◆ **Object change listings**
* * * * * * *

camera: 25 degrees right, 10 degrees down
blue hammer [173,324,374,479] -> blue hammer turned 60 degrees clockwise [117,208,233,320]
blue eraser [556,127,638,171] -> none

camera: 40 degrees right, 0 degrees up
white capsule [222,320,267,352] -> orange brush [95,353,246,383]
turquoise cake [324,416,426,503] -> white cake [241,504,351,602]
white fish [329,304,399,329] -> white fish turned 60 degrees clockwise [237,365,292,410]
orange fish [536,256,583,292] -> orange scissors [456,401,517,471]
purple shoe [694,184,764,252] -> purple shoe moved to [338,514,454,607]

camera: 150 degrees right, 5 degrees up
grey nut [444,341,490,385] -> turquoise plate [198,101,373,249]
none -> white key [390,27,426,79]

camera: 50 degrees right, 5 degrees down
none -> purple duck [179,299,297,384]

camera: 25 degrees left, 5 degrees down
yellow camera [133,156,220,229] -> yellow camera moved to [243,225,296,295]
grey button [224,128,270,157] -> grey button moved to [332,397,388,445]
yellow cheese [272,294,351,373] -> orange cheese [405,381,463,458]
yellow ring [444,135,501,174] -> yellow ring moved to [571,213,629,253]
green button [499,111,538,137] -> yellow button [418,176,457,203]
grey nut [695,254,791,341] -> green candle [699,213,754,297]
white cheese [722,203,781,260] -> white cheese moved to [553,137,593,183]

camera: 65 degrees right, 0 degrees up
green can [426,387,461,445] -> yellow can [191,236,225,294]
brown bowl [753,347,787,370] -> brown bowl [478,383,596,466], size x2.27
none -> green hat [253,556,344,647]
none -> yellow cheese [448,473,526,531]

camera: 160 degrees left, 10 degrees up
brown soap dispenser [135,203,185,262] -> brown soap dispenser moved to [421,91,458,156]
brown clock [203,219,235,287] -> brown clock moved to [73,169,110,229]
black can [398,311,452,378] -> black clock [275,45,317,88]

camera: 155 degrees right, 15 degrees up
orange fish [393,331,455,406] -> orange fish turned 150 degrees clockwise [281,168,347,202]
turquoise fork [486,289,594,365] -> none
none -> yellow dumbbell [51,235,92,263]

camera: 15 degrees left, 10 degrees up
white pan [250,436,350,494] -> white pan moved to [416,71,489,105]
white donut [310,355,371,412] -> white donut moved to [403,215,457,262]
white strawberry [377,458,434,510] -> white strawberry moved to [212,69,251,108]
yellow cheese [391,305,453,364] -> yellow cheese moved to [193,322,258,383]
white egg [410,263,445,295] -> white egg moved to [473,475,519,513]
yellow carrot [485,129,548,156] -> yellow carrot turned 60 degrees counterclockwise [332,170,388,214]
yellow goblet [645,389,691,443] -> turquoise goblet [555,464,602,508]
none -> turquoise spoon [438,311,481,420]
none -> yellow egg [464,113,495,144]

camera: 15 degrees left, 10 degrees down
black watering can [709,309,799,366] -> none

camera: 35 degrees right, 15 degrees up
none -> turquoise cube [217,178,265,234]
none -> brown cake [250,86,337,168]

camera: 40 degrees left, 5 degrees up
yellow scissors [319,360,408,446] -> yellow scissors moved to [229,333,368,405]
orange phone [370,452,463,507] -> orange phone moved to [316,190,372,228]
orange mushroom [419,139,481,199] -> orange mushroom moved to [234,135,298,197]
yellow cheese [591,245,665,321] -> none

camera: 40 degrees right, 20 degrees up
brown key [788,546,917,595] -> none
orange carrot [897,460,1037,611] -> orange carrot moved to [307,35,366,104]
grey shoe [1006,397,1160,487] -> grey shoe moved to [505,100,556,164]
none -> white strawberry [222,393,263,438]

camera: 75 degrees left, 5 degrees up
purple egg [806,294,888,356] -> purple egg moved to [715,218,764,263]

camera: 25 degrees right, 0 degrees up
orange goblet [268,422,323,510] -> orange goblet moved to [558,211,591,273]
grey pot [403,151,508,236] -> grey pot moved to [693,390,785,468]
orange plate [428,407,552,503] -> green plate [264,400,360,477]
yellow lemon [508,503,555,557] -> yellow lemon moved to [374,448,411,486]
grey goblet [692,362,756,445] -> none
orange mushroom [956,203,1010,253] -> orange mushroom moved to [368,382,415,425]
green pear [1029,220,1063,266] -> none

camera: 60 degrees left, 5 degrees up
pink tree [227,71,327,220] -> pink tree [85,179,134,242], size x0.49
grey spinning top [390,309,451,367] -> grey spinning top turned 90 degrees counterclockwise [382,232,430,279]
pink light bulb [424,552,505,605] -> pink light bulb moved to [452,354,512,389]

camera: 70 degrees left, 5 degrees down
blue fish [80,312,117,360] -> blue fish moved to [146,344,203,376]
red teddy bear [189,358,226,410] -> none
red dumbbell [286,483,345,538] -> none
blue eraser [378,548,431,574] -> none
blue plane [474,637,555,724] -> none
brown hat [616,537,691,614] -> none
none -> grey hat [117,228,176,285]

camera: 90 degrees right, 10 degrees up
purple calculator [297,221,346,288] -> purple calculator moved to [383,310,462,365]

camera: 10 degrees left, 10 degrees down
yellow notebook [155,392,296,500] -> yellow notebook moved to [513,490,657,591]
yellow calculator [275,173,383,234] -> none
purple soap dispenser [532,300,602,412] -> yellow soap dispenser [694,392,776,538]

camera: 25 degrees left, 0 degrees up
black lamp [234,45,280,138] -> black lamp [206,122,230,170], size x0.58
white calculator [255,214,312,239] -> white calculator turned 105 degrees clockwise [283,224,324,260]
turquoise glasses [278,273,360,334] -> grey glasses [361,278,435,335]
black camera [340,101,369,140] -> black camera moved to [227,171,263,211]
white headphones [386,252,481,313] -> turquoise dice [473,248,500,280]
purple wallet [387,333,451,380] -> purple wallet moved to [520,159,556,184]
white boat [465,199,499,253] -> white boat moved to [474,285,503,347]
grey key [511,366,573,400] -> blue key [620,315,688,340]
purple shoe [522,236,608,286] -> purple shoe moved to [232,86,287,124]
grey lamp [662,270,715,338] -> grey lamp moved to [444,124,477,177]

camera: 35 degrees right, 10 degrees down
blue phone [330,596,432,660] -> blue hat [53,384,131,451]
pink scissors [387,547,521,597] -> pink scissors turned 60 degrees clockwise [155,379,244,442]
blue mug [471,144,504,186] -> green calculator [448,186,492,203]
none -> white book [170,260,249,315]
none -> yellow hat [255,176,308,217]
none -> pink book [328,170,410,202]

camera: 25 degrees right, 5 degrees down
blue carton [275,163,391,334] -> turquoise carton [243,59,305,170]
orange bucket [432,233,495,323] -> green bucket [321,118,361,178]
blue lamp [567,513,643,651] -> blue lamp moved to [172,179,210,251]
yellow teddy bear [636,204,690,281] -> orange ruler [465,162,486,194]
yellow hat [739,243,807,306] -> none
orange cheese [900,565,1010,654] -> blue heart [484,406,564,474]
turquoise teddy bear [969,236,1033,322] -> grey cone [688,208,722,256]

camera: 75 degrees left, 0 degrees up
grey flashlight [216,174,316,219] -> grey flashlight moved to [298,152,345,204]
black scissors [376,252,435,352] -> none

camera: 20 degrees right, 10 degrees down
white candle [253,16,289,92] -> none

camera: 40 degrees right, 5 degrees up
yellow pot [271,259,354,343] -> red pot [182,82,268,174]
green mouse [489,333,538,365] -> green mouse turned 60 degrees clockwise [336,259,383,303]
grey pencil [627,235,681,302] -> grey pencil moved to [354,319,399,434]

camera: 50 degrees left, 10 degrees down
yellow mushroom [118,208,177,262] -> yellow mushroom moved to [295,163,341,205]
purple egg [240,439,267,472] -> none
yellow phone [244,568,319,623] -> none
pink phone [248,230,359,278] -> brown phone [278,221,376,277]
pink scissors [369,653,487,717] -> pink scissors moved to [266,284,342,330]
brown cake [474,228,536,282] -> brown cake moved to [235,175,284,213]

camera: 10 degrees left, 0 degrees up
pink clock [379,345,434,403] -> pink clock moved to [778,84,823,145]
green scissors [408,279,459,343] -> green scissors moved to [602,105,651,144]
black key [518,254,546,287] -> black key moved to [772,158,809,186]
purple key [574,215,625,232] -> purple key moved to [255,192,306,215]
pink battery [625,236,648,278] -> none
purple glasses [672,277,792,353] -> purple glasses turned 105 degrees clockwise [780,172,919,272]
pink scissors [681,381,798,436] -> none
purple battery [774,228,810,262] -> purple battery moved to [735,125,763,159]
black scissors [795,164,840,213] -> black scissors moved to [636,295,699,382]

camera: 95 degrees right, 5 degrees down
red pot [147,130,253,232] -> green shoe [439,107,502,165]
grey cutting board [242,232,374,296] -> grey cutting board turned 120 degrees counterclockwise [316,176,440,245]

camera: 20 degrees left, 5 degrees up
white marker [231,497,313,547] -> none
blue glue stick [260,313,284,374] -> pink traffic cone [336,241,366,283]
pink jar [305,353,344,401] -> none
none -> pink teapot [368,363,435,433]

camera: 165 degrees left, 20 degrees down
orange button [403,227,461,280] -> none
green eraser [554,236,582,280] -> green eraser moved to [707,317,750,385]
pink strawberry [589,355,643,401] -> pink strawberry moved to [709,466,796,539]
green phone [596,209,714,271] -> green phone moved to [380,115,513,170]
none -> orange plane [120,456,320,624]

* * * * * * *

◆ **Task brief**
Copy nothing beyond the line containing "camera: 40 degrees right, 0 degrees up". Transcribe exactly from the first line of the entries down to that line, inclusive.

◆ **Task solution**
camera: 25 degrees right, 10 degrees down
blue hammer [173,324,374,479] -> blue hammer turned 60 degrees clockwise [117,208,233,320]
blue eraser [556,127,638,171] -> none

camera: 40 degrees right, 0 degrees up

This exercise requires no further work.